• INFORMATION SUPPLIED:
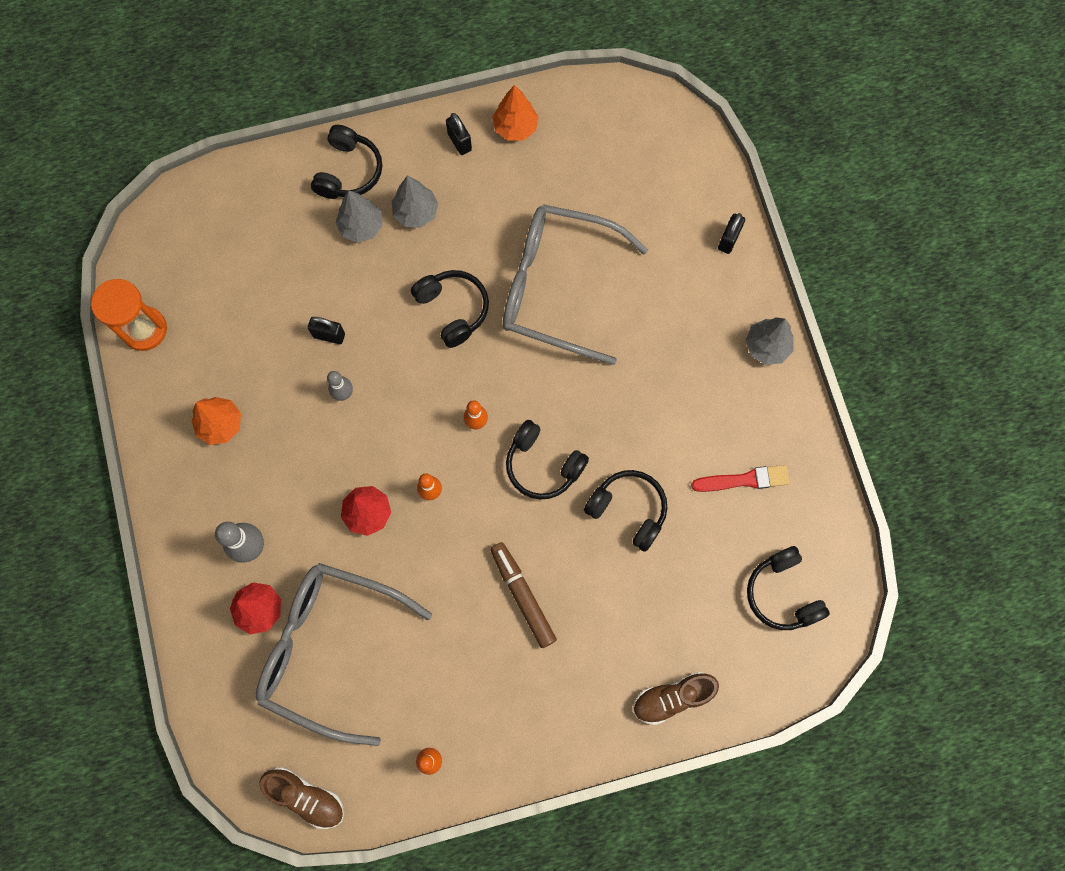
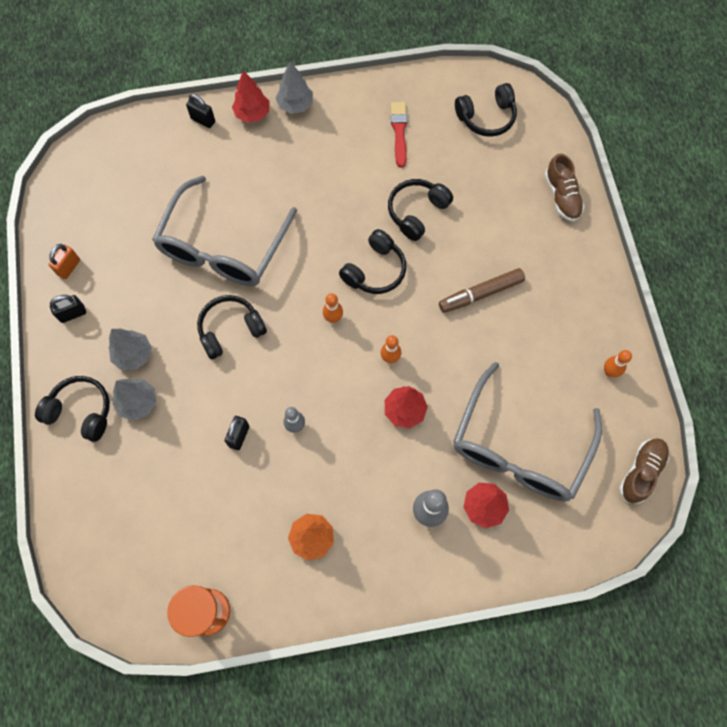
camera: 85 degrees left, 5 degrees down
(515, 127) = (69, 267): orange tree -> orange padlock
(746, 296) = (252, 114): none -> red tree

...

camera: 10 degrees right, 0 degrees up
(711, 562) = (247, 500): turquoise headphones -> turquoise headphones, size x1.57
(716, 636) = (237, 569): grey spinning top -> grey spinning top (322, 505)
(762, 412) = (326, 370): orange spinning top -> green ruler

--

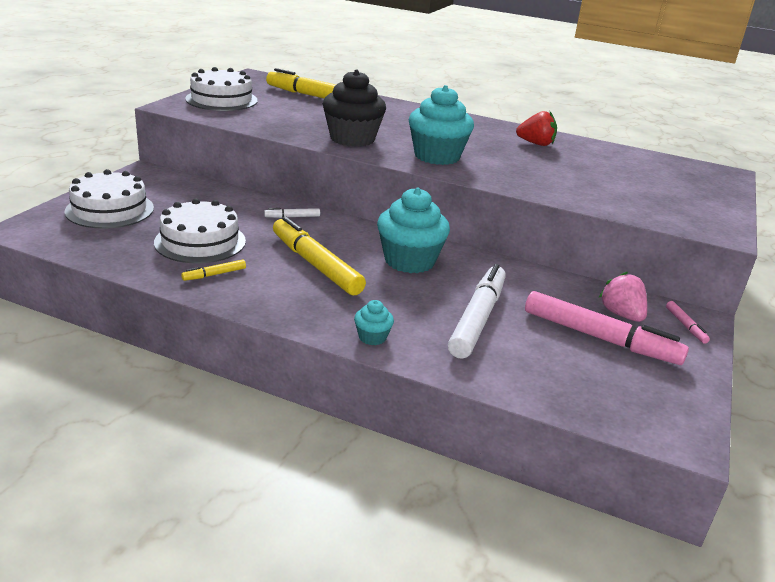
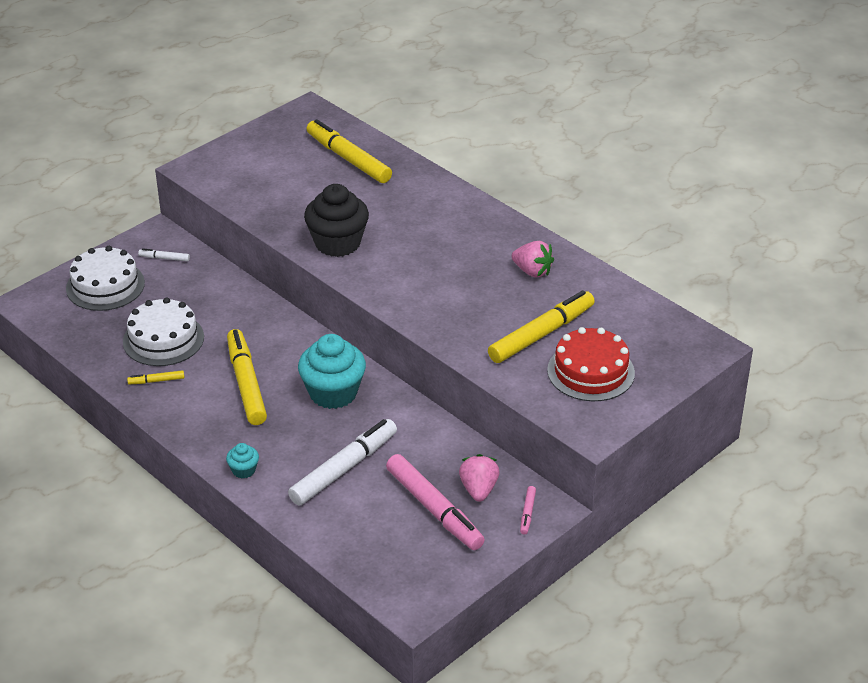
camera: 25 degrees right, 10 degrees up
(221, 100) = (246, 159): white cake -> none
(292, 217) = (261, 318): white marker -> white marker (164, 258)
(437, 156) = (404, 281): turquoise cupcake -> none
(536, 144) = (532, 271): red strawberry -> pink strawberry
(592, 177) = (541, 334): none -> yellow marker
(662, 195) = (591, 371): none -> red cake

• AIM OF THE EXERCISE: If a line of the data holds the string "none", count it. Then state the total and nothing more.

• ANSWER TO THE EXERCISE: 5